The entries that follow include a run beginning at the line with "green clock: 5 -> 4" and ending at the line with "white cup: 1 -> 3"; restate that run word for word and leave the rest out.

··· SUPPLIED DATA ···

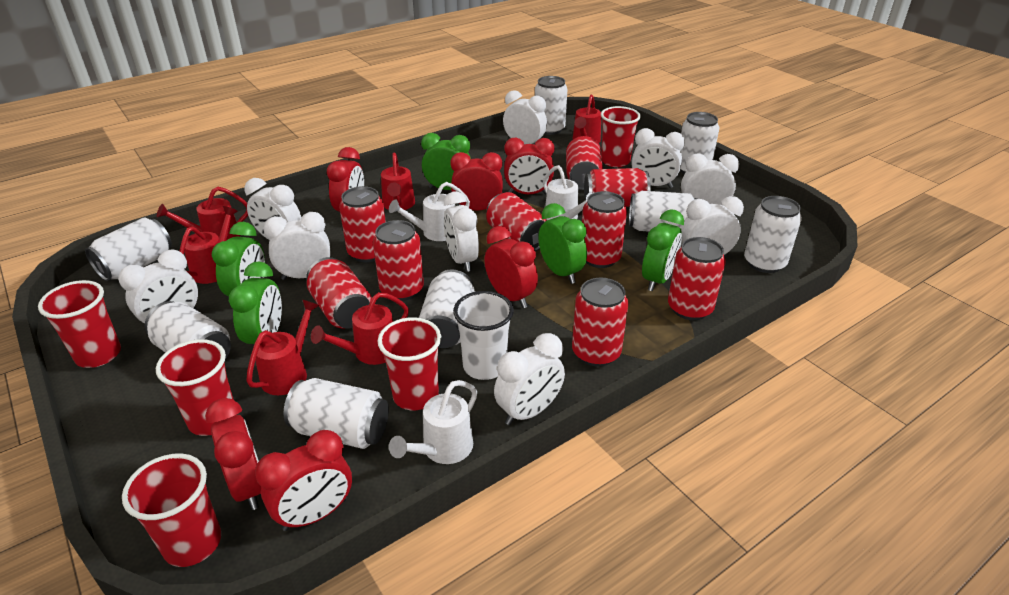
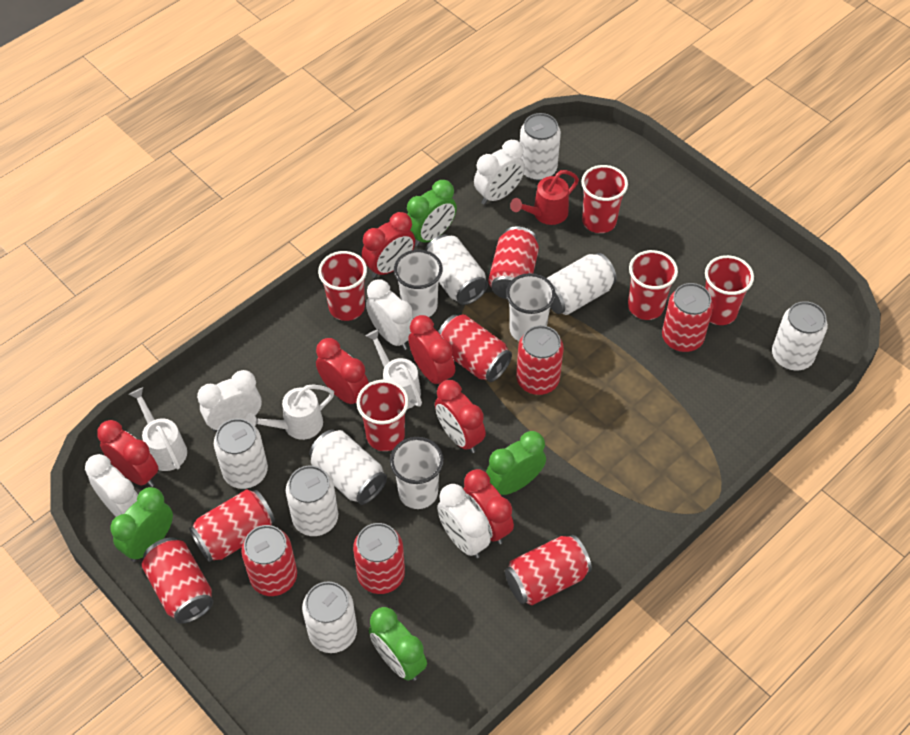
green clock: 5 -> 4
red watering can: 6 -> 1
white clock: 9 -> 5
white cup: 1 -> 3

···
··· SUPPLIED DATA ···

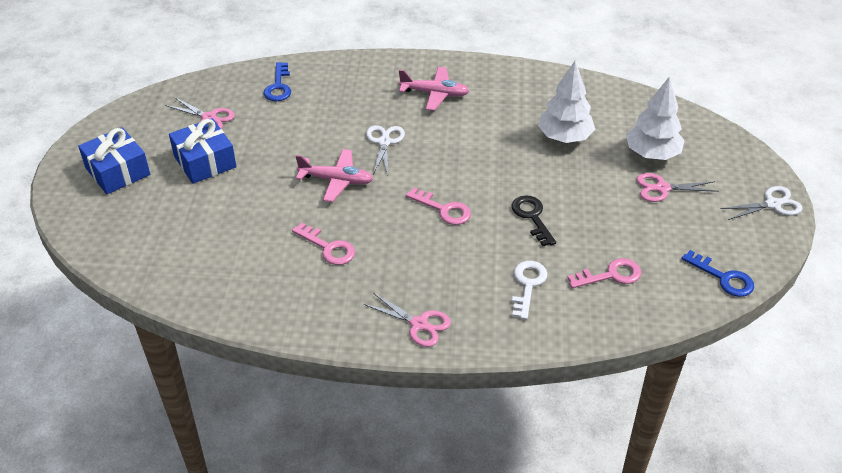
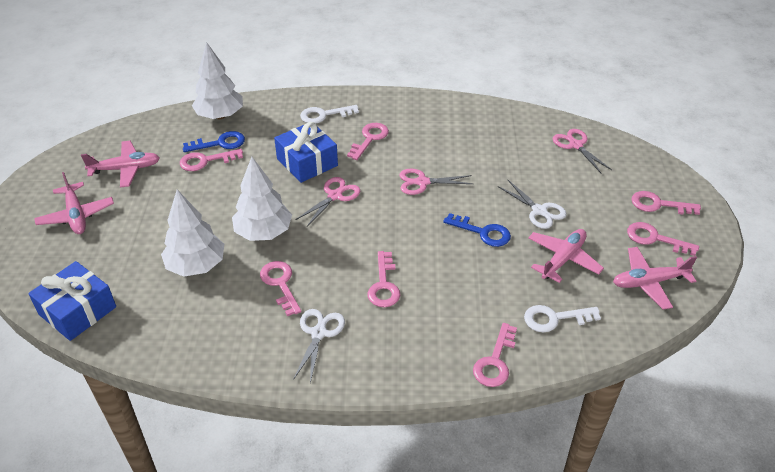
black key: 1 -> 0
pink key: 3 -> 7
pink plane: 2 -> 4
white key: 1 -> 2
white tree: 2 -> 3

···
··· SUPPLIED DATA ···

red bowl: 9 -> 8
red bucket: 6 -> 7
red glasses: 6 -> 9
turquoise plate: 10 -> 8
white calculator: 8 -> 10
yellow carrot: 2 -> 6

···

### EXERCISE OUTPUT
green clock: 5 -> 4
red watering can: 6 -> 1
white clock: 9 -> 5
white cup: 1 -> 3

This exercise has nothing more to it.